Reproduce the lines that follow, swapping every occurrence of "building footprint" for "structure footprint" and leaving everything else untouched.

::::

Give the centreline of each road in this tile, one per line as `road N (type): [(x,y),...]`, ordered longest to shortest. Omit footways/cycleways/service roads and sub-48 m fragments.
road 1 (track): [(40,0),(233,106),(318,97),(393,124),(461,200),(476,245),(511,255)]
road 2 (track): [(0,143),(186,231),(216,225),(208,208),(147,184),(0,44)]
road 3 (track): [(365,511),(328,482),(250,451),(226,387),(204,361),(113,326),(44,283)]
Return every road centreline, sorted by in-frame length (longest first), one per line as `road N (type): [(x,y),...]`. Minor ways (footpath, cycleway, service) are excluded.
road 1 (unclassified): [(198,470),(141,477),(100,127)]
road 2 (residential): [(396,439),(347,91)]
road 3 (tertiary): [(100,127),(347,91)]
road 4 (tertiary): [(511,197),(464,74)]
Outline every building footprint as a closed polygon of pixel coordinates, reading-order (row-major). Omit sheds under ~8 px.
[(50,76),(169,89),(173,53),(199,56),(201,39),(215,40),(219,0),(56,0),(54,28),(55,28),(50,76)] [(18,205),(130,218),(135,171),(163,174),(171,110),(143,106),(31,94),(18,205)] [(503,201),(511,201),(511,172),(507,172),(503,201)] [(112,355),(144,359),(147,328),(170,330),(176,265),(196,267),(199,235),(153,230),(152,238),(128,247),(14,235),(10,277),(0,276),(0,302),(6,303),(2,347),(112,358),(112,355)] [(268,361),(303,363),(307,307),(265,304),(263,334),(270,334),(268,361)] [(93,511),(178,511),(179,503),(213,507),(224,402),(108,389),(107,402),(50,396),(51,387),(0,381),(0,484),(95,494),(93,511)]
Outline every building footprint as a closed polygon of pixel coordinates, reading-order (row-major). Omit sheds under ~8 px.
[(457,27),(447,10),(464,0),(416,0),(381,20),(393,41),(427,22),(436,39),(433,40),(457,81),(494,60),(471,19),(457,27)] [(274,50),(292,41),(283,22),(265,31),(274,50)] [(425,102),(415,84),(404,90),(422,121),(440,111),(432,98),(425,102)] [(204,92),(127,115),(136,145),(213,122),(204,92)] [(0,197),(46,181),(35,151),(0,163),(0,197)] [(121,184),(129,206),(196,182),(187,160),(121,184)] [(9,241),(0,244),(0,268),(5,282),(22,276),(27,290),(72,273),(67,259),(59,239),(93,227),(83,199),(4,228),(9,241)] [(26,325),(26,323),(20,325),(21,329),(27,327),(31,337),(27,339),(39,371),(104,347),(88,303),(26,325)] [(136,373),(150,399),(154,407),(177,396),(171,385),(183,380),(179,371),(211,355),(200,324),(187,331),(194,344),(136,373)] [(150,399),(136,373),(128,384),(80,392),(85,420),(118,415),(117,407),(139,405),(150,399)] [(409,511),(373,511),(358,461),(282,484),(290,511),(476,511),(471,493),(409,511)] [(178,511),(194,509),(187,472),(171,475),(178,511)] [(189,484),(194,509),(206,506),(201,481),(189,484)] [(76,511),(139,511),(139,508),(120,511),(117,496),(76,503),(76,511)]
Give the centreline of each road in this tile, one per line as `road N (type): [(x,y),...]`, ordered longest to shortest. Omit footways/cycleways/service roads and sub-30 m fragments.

::::

Response for this exercise ->
Give the centreline of each road in this tile, one per line as `road N (type): [(x,y),...]`, ordered longest to shortest. Omit footways/cycleways/service roads and sub-48 m fragments.
road 1 (track): [(40,0),(233,106),(318,97),(393,124),(461,200),(476,245),(511,255)]
road 2 (track): [(0,143),(186,231),(216,225),(208,208),(147,184),(0,44)]
road 3 (track): [(365,511),(328,482),(250,451),(226,387),(204,361),(113,326),(44,283)]
Return every road centreline, sorted by in-frame length (longest first), one per line as `road N (type): [(x,y),...]`. Minor ways (footpath, cycleway, service) are excluded.
road 1 (unclassified): [(198,470),(141,477),(100,127)]
road 2 (residential): [(396,439),(347,91)]
road 3 (tertiary): [(100,127),(347,91)]
road 4 (tertiary): [(511,197),(464,74)]
Outline every structure footprint as a closed polygon of pixel coordinates, reading-order (row-major). Omit sheds under ~8 px.
[(50,76),(169,89),(173,53),(199,56),(201,39),(215,40),(219,0),(56,0),(54,28),(55,28),(50,76)] [(18,205),(130,218),(135,171),(163,174),(171,110),(143,106),(31,94),(18,205)] [(503,201),(511,201),(511,172),(507,172),(503,201)] [(112,355),(144,359),(147,328),(170,330),(176,265),(196,267),(199,235),(153,230),(152,238),(128,247),(14,235),(10,277),(0,276),(0,302),(6,303),(2,347),(112,358),(112,355)] [(268,361),(303,363),(307,307),(265,304),(263,334),(270,334),(268,361)] [(93,511),(178,511),(179,503),(213,507),(224,402),(108,389),(107,402),(50,396),(51,387),(0,381),(0,484),(95,494),(93,511)]
Outline every structure footprint as a closed polygon of pixel coordinates, reading-order (row-major). Omit sheds under ~8 px.
[(457,27),(447,10),(464,0),(416,0),(381,20),(393,41),(427,22),(436,39),(433,40),(457,81),(494,60),(471,19),(457,27)] [(274,50),(292,41),(283,22),(265,31),(274,50)] [(425,102),(415,84),(404,90),(422,121),(440,111),(432,98),(425,102)] [(204,92),(127,115),(136,145),(213,122),(204,92)] [(0,197),(46,181),(35,151),(0,163),(0,197)] [(121,184),(129,206),(196,182),(187,160),(121,184)] [(9,241),(0,244),(0,268),(5,282),(22,276),(27,290),(72,273),(67,259),(59,239),(93,227),(83,199),(4,228),(9,241)] [(26,325),(26,323),(20,325),(21,329),(27,327),(31,337),(27,339),(39,371),(104,347),(88,303),(26,325)] [(136,373),(150,399),(154,407),(177,396),(171,385),(183,380),(179,371),(211,355),(200,324),(187,331),(194,344),(136,373)] [(150,399),(136,373),(128,384),(80,392),(85,420),(118,415),(117,407),(139,405),(150,399)] [(409,511),(373,511),(358,461),(282,484),(290,511),(476,511),(471,493),(409,511)] [(178,511),(194,509),(187,472),(171,475),(178,511)] [(189,484),(194,509),(206,506),(201,481),(189,484)] [(76,511),(139,511),(139,508),(120,511),(117,496),(76,503),(76,511)]
Give the centreline of each road in this tile, one per line as `road N (type): [(x,y),...]`, ordered longest to shortest. Omit footways/cycleways/service roads and sub-30 m fragments.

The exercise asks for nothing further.